──────── DATA FOR PROCESSING ────────
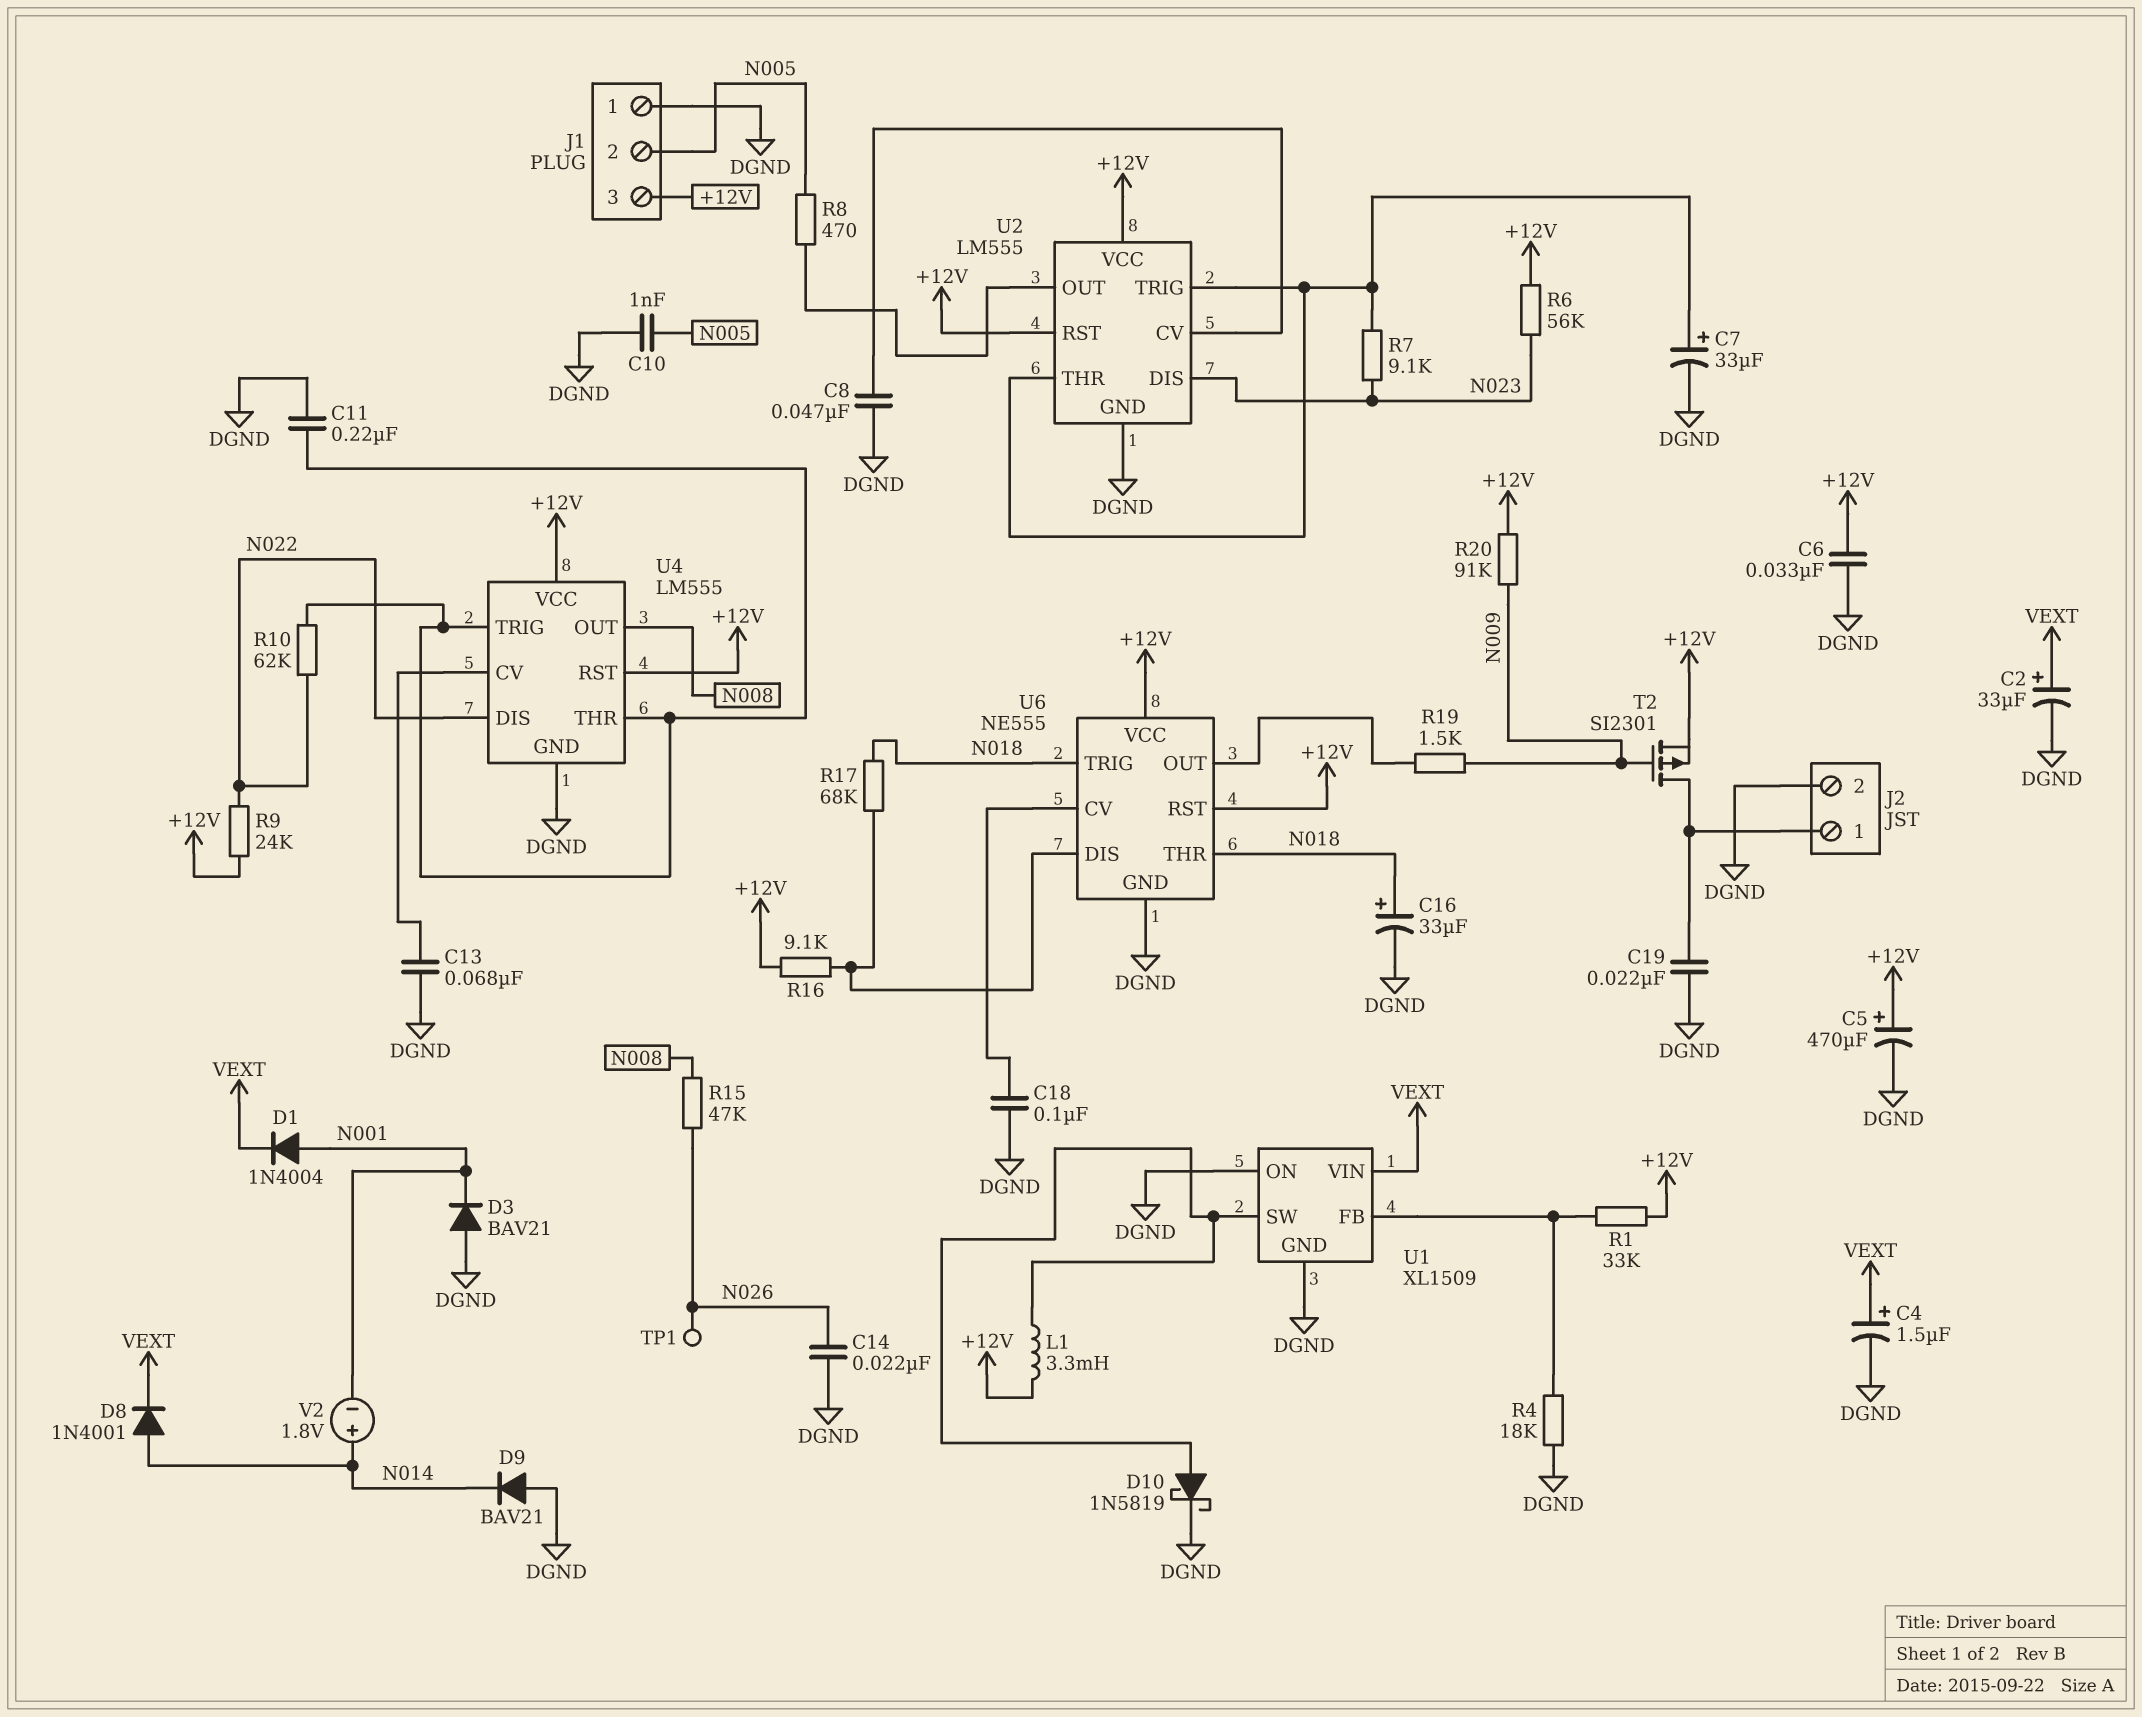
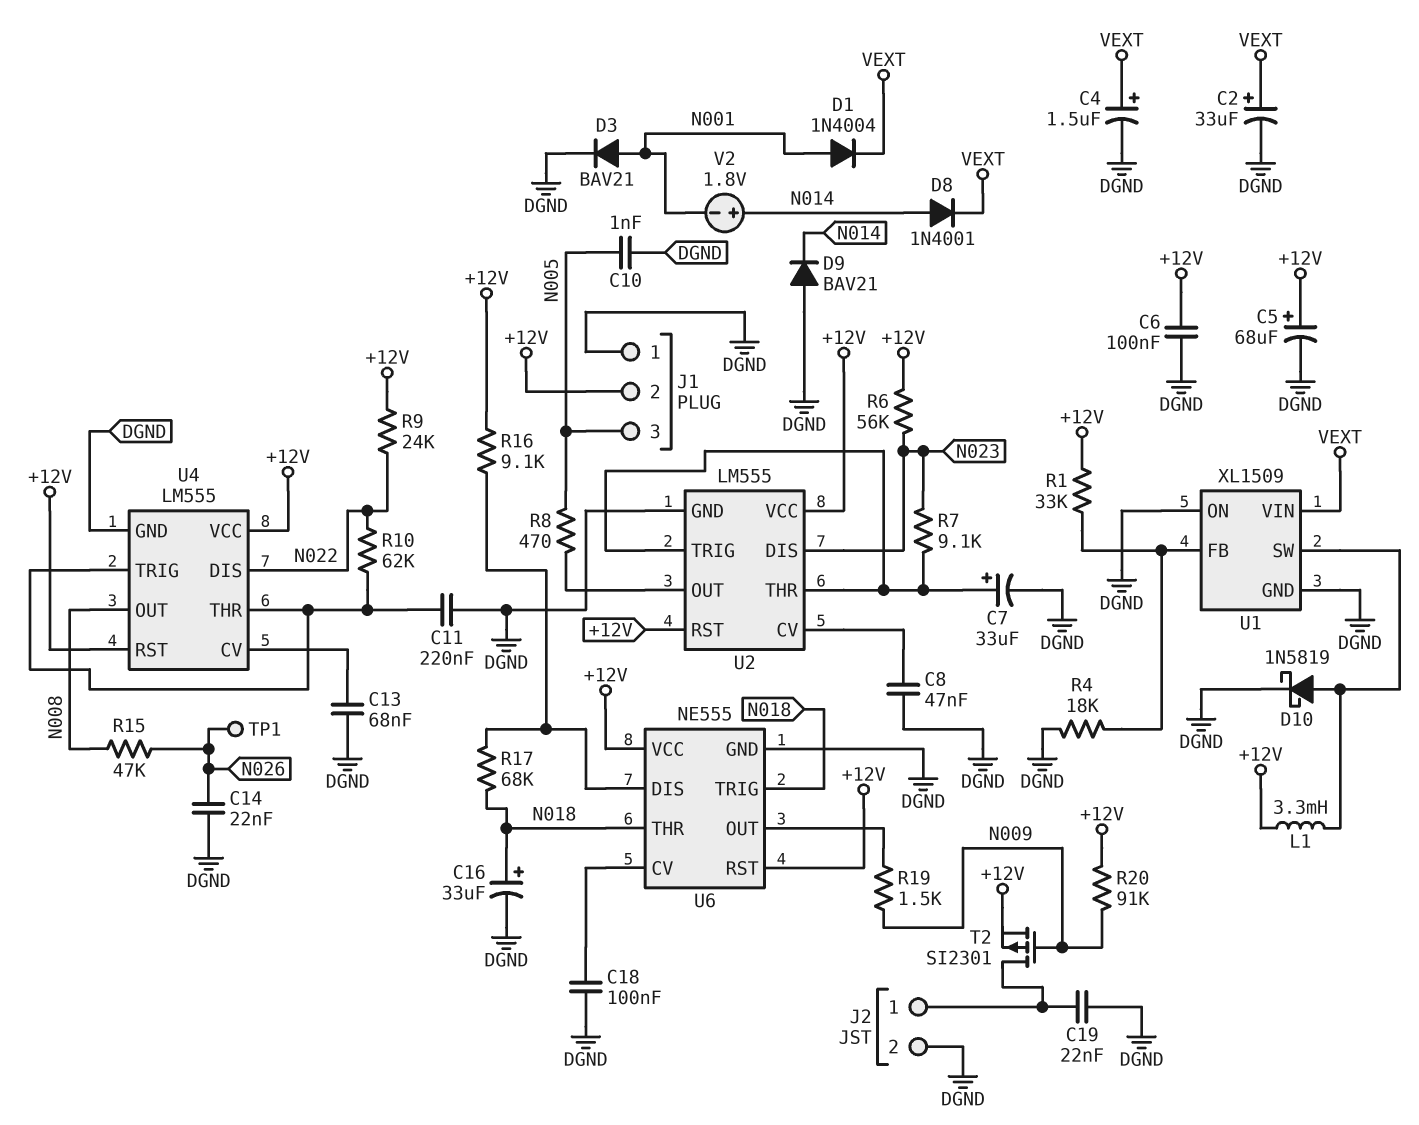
C5: 470uF (plus +12V, minus DGND) -> 68uF (plus +12V, minus DGND)
C6: 33nF (+12V, DGND) -> 100nF (+12V, DGND)
D3: diode BAV21 (A DGND, K N001) -> diode BAV21 (A N001, K DGND)
J1 pin 2: N005 -> +12V
J1 pin 3: +12V -> N005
────────
## [TASK REQUIREMENTS]
List every line from the entries above in which "DGND" appears.

## [EXERCISE RESULT]
C5: 470uF (plus +12V, minus DGND) -> 68uF (plus +12V, minus DGND)
C6: 33nF (+12V, DGND) -> 100nF (+12V, DGND)
D3: diode BAV21 (A DGND, K N001) -> diode BAV21 (A N001, K DGND)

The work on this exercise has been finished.